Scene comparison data

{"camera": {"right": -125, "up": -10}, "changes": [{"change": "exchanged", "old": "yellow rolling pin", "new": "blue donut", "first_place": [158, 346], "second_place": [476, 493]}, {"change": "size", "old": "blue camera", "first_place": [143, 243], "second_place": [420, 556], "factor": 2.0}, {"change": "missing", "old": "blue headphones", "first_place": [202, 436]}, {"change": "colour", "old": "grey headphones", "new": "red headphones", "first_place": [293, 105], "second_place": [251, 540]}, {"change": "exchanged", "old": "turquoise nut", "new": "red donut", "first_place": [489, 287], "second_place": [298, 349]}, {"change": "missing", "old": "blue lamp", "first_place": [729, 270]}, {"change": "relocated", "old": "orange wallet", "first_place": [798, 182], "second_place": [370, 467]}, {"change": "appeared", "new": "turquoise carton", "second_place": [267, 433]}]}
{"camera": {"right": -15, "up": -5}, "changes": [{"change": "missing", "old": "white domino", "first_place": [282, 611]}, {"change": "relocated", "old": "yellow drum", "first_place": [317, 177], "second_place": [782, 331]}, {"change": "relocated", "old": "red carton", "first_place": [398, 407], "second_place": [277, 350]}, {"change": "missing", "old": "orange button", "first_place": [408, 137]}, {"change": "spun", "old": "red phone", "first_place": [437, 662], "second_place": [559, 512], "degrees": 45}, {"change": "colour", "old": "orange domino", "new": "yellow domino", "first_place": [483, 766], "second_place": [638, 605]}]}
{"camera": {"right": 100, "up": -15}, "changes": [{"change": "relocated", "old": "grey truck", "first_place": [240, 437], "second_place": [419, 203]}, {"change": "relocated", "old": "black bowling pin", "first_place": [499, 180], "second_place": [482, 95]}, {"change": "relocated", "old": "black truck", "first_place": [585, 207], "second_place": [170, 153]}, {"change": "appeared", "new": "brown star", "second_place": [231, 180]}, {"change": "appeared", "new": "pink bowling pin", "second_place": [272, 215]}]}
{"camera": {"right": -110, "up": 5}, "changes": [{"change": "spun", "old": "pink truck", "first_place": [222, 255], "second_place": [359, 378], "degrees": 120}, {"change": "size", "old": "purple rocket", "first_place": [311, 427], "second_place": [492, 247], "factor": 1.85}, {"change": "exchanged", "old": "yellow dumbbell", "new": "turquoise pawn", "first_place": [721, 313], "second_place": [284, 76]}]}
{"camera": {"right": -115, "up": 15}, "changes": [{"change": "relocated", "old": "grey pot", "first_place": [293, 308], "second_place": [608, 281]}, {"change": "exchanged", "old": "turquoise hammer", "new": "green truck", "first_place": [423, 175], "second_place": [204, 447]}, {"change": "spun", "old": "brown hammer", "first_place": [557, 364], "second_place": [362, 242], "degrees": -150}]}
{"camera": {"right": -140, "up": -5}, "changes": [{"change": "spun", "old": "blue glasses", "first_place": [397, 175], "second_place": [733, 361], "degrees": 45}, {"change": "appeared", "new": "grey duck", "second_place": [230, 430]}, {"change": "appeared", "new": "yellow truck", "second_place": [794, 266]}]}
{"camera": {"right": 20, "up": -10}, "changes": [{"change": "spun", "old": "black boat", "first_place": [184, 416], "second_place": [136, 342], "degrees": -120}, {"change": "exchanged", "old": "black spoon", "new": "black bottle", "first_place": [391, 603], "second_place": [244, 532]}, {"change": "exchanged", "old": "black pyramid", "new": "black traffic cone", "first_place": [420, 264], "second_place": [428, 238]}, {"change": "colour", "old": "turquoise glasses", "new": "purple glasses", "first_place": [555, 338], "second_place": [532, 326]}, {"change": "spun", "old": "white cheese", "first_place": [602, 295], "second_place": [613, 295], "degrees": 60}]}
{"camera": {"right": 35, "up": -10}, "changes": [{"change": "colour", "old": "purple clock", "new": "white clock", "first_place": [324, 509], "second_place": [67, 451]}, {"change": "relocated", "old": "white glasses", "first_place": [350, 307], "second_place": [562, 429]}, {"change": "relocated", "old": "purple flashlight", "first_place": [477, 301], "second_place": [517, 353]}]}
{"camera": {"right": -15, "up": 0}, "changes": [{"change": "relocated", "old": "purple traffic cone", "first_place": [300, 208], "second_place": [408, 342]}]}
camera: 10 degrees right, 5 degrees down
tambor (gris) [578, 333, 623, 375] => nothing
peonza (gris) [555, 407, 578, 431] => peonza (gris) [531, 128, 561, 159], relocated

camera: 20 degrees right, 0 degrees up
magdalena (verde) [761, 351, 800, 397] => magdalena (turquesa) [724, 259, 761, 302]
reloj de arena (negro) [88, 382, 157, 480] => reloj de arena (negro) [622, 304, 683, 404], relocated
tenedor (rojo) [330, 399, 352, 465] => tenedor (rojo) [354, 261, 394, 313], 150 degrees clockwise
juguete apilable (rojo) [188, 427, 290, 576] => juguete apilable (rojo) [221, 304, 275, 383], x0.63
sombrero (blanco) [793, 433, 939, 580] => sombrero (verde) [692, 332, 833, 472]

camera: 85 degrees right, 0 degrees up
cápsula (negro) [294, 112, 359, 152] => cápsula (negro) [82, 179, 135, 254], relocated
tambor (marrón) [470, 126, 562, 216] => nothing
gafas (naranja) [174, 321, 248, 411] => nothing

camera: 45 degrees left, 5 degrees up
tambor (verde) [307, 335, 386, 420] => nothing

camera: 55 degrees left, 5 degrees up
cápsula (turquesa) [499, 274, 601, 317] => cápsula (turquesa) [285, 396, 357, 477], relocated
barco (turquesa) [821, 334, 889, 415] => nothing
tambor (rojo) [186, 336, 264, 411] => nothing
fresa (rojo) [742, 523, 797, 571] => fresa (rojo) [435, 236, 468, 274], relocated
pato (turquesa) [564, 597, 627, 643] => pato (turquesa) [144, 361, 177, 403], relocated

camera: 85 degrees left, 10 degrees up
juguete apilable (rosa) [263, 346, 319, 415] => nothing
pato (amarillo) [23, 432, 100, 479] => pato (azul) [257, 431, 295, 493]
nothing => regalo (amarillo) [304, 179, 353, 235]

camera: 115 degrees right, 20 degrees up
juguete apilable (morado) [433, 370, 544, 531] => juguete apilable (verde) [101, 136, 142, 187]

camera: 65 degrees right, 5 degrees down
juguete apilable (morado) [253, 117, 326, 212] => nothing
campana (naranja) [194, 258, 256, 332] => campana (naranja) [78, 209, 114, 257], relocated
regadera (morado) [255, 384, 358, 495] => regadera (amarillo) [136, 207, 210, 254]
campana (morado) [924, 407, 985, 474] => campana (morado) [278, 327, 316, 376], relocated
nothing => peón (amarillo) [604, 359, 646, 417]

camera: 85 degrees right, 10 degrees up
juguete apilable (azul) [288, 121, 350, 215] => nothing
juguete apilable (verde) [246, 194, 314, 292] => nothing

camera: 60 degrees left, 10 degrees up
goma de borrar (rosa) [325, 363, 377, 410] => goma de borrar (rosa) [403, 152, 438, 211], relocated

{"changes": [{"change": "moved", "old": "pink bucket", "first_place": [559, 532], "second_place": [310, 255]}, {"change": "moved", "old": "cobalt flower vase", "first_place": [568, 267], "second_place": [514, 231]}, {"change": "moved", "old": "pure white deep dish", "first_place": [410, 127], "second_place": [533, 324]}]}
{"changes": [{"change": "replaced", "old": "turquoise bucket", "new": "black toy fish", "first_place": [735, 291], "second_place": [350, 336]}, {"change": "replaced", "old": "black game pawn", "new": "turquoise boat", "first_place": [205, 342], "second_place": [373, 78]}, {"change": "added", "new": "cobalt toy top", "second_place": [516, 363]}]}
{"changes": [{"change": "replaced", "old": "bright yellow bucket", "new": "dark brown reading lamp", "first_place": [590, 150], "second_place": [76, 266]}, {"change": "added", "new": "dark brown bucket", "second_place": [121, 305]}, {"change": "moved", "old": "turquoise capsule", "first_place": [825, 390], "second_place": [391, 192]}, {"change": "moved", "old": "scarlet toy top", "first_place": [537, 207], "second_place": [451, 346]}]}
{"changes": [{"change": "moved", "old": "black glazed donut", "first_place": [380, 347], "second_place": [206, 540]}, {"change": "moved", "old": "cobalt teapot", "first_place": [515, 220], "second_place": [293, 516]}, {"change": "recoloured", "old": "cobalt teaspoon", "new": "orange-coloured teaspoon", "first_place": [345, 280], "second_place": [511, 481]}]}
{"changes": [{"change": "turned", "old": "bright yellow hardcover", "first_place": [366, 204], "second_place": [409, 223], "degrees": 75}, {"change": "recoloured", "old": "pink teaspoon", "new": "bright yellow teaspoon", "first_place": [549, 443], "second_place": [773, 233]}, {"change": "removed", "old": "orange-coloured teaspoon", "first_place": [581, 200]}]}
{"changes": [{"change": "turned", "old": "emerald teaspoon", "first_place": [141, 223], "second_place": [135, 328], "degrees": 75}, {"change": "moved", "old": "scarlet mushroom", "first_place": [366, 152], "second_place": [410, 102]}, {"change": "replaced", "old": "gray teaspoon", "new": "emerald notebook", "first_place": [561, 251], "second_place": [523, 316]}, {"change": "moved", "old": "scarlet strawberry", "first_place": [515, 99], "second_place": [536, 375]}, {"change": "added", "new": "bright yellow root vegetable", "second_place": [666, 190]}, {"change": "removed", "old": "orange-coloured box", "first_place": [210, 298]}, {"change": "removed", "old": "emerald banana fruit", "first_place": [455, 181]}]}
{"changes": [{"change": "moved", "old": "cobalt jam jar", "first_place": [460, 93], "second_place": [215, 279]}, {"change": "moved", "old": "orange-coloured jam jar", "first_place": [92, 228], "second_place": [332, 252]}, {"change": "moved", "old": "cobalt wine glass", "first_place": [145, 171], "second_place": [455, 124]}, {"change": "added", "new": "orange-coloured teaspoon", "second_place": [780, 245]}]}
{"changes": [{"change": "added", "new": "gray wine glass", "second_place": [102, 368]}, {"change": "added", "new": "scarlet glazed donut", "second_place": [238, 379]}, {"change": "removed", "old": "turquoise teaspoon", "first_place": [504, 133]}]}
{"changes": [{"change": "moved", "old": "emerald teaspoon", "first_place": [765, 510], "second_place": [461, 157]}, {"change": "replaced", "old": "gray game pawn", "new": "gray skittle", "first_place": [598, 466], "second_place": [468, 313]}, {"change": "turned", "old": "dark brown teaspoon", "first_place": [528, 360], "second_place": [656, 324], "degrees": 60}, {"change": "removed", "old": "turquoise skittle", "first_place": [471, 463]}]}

WHAT YOU NEED TO DO>
Starting at the line that contains "camera: 10 degrees right, 5 degrees down" and stopping after the line that contains "tambor (gris) [578, 333, 623, 375] => nothing", write out every line exactly as it appears above, and no other line.

THE ANSWER>
camera: 10 degrees right, 5 degrees down
tambor (gris) [578, 333, 623, 375] => nothing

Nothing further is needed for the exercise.